• Data records:

/---

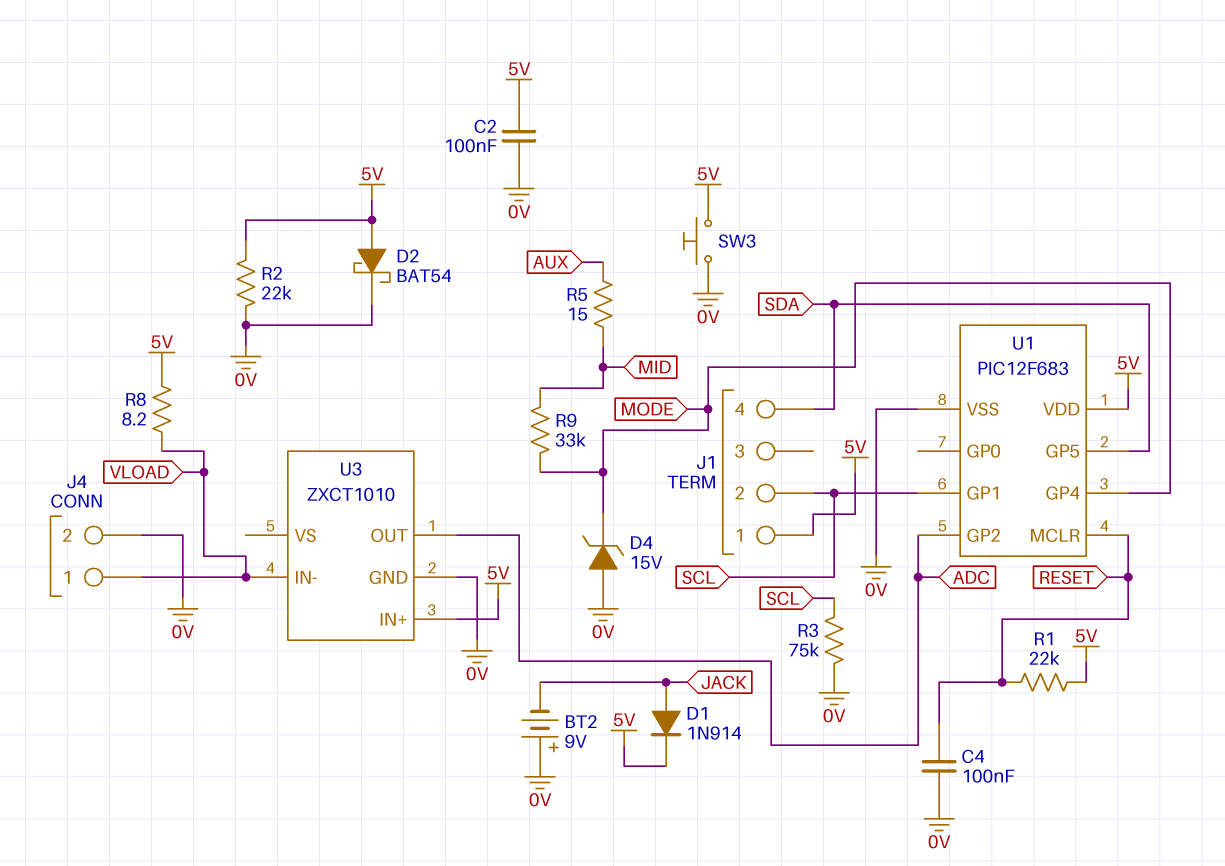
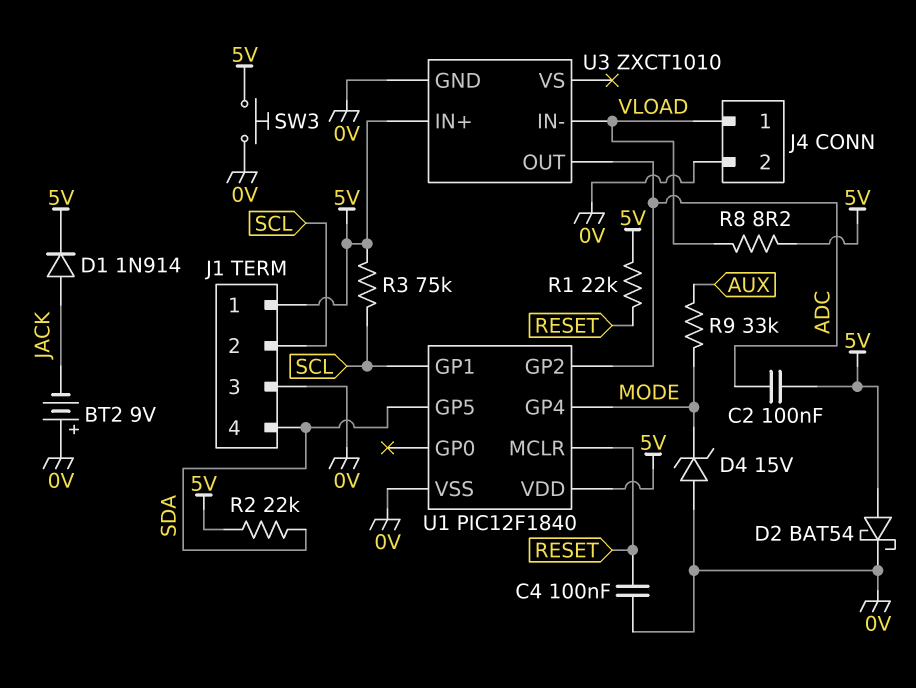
C2: 100nF (0V, 5V) -> 100nF (5V, ADC)
J1 pin 3: none -> 0V
R2: 22k (0V, 5V) -> 22k (5V, SDA)
R3: 75k (0V, SCL) -> 75k (5V, SCL)
R5: 15 (AUX, MID) -> none
R9: 33k (MID, MODE) -> 33k (AUX, MODE)
U1: PIC12F683 -> PIC12F1840

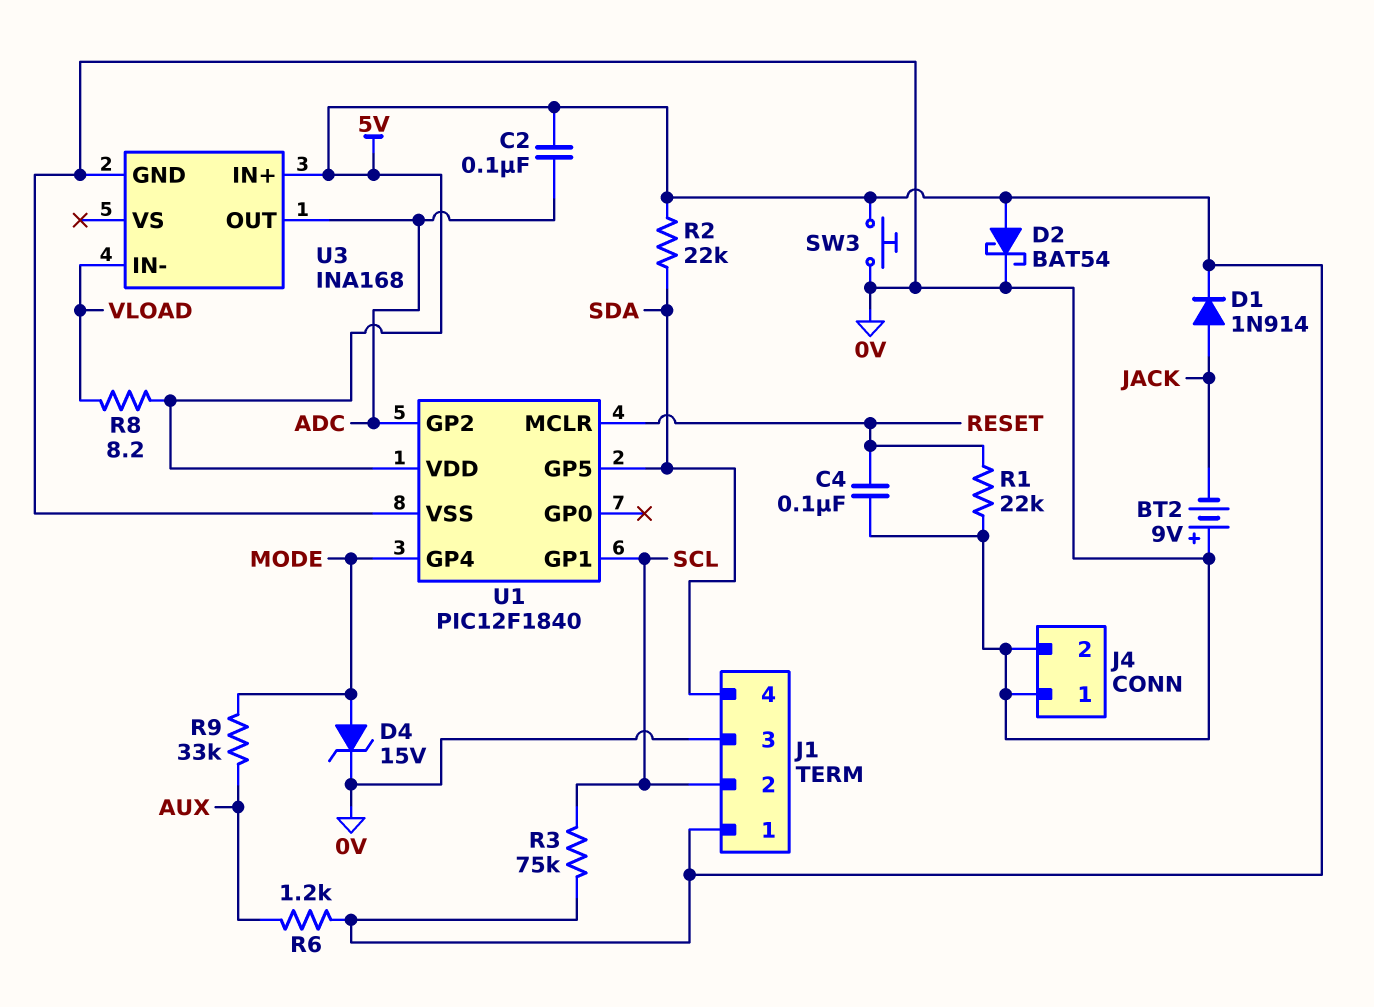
D4: zener 15V (A 0V, K MODE) -> zener 15V (A MODE, K 0V)
J4 pin 1: VLOAD -> 0V
R1: 22k (5V, RESET) -> 22k (0V, RESET)
R6: none -> 1.2k (5V, AUX)
U3: ZXCT1010 -> INA168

\---

• Goal of the exercise: Filter the lines above so that only those with the string "MODE" remain, then copy them.

• Final answer:
R9: 33k (MID, MODE) -> 33k (AUX, MODE)
D4: zener 15V (A 0V, K MODE) -> zener 15V (A MODE, K 0V)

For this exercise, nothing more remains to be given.